=== Exercise directions ===
Copy the data as given. No line may be skipped.

Exercise materials below:

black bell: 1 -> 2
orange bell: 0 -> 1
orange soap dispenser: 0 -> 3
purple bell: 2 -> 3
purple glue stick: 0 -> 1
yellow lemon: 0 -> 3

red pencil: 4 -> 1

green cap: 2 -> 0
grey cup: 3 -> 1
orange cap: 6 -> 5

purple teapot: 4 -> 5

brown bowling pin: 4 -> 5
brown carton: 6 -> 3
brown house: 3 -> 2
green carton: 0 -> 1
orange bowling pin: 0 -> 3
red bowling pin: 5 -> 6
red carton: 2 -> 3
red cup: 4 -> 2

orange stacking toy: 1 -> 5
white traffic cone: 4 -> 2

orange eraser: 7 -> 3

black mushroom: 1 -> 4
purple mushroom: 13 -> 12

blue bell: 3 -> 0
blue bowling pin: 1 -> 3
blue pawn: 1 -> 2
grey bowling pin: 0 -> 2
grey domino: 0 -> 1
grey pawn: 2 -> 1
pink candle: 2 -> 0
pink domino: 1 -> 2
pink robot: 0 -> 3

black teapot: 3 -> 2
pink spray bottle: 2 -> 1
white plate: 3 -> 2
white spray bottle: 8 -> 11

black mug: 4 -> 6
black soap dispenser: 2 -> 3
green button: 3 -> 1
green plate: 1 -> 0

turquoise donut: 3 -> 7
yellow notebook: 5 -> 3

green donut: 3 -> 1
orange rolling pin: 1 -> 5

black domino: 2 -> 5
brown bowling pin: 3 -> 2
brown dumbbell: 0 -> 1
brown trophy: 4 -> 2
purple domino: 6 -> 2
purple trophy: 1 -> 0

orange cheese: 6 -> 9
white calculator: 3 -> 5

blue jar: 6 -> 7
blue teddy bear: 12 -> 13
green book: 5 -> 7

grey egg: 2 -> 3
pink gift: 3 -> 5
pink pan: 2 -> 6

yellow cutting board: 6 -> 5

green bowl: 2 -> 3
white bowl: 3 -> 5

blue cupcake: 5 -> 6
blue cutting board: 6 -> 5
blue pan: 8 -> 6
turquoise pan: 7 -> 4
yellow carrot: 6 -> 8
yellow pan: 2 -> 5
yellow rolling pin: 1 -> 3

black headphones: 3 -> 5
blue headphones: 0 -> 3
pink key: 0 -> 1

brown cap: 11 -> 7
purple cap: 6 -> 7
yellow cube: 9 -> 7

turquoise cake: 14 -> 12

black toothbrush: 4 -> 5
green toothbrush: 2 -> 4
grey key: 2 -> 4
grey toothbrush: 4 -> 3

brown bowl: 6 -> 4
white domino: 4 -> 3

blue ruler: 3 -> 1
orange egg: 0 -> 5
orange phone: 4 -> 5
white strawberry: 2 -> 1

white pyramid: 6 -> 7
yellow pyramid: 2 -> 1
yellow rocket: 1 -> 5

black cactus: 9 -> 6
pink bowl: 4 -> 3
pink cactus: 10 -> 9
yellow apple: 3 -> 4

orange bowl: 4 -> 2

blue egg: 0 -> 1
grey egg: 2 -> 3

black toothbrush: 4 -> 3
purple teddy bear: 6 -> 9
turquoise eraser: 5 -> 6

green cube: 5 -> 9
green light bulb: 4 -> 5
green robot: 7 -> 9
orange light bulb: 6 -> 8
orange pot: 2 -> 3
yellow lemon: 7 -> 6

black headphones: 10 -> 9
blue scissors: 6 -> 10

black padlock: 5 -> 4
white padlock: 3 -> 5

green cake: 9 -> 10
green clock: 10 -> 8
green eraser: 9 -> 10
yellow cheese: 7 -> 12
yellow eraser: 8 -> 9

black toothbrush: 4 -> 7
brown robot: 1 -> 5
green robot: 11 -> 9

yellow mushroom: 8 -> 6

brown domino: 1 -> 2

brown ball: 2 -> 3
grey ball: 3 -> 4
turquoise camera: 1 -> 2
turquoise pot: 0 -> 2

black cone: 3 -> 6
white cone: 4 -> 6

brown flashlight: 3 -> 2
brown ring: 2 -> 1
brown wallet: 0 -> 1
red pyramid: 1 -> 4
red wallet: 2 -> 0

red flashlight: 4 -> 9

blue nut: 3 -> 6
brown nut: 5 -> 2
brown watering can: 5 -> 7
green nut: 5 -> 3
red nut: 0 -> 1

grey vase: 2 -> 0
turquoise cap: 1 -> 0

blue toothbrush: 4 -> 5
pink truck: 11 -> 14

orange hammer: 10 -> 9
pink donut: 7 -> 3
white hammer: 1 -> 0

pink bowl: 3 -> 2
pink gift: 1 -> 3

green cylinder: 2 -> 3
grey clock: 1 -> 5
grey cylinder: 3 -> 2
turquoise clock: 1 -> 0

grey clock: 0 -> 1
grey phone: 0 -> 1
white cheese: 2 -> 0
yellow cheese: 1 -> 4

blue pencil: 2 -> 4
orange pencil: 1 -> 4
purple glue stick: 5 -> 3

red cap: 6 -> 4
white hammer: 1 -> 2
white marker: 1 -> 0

End of Exercise materials.

=== Response to this task ===
black bell: 1 -> 2
orange bell: 0 -> 1
orange soap dispenser: 0 -> 3
purple bell: 2 -> 3
purple glue stick: 0 -> 1
yellow lemon: 0 -> 3

red pencil: 4 -> 1

green cap: 2 -> 0
grey cup: 3 -> 1
orange cap: 6 -> 5

purple teapot: 4 -> 5

brown bowling pin: 4 -> 5
brown carton: 6 -> 3
brown house: 3 -> 2
green carton: 0 -> 1
orange bowling pin: 0 -> 3
red bowling pin: 5 -> 6
red carton: 2 -> 3
red cup: 4 -> 2

orange stacking toy: 1 -> 5
white traffic cone: 4 -> 2

orange eraser: 7 -> 3

black mushroom: 1 -> 4
purple mushroom: 13 -> 12

blue bell: 3 -> 0
blue bowling pin: 1 -> 3
blue pawn: 1 -> 2
grey bowling pin: 0 -> 2
grey domino: 0 -> 1
grey pawn: 2 -> 1
pink candle: 2 -> 0
pink domino: 1 -> 2
pink robot: 0 -> 3

black teapot: 3 -> 2
pink spray bottle: 2 -> 1
white plate: 3 -> 2
white spray bottle: 8 -> 11

black mug: 4 -> 6
black soap dispenser: 2 -> 3
green button: 3 -> 1
green plate: 1 -> 0

turquoise donut: 3 -> 7
yellow notebook: 5 -> 3

green donut: 3 -> 1
orange rolling pin: 1 -> 5

black domino: 2 -> 5
brown bowling pin: 3 -> 2
brown dumbbell: 0 -> 1
brown trophy: 4 -> 2
purple domino: 6 -> 2
purple trophy: 1 -> 0

orange cheese: 6 -> 9
white calculator: 3 -> 5

blue jar: 6 -> 7
blue teddy bear: 12 -> 13
green book: 5 -> 7

grey egg: 2 -> 3
pink gift: 3 -> 5
pink pan: 2 -> 6

yellow cutting board: 6 -> 5

green bowl: 2 -> 3
white bowl: 3 -> 5

blue cupcake: 5 -> 6
blue cutting board: 6 -> 5
blue pan: 8 -> 6
turquoise pan: 7 -> 4
yellow carrot: 6 -> 8
yellow pan: 2 -> 5
yellow rolling pin: 1 -> 3

black headphones: 3 -> 5
blue headphones: 0 -> 3
pink key: 0 -> 1

brown cap: 11 -> 7
purple cap: 6 -> 7
yellow cube: 9 -> 7

turquoise cake: 14 -> 12

black toothbrush: 4 -> 5
green toothbrush: 2 -> 4
grey key: 2 -> 4
grey toothbrush: 4 -> 3

brown bowl: 6 -> 4
white domino: 4 -> 3

blue ruler: 3 -> 1
orange egg: 0 -> 5
orange phone: 4 -> 5
white strawberry: 2 -> 1

white pyramid: 6 -> 7
yellow pyramid: 2 -> 1
yellow rocket: 1 -> 5

black cactus: 9 -> 6
pink bowl: 4 -> 3
pink cactus: 10 -> 9
yellow apple: 3 -> 4

orange bowl: 4 -> 2

blue egg: 0 -> 1
grey egg: 2 -> 3

black toothbrush: 4 -> 3
purple teddy bear: 6 -> 9
turquoise eraser: 5 -> 6

green cube: 5 -> 9
green light bulb: 4 -> 5
green robot: 7 -> 9
orange light bulb: 6 -> 8
orange pot: 2 -> 3
yellow lemon: 7 -> 6

black headphones: 10 -> 9
blue scissors: 6 -> 10

black padlock: 5 -> 4
white padlock: 3 -> 5

green cake: 9 -> 10
green clock: 10 -> 8
green eraser: 9 -> 10
yellow cheese: 7 -> 12
yellow eraser: 8 -> 9

black toothbrush: 4 -> 7
brown robot: 1 -> 5
green robot: 11 -> 9

yellow mushroom: 8 -> 6

brown domino: 1 -> 2

brown ball: 2 -> 3
grey ball: 3 -> 4
turquoise camera: 1 -> 2
turquoise pot: 0 -> 2

black cone: 3 -> 6
white cone: 4 -> 6

brown flashlight: 3 -> 2
brown ring: 2 -> 1
brown wallet: 0 -> 1
red pyramid: 1 -> 4
red wallet: 2 -> 0

red flashlight: 4 -> 9

blue nut: 3 -> 6
brown nut: 5 -> 2
brown watering can: 5 -> 7
green nut: 5 -> 3
red nut: 0 -> 1

grey vase: 2 -> 0
turquoise cap: 1 -> 0

blue toothbrush: 4 -> 5
pink truck: 11 -> 14

orange hammer: 10 -> 9
pink donut: 7 -> 3
white hammer: 1 -> 0

pink bowl: 3 -> 2
pink gift: 1 -> 3

green cylinder: 2 -> 3
grey clock: 1 -> 5
grey cylinder: 3 -> 2
turquoise clock: 1 -> 0

grey clock: 0 -> 1
grey phone: 0 -> 1
white cheese: 2 -> 0
yellow cheese: 1 -> 4

blue pencil: 2 -> 4
orange pencil: 1 -> 4
purple glue stick: 5 -> 3

red cap: 6 -> 4
white hammer: 1 -> 2
white marker: 1 -> 0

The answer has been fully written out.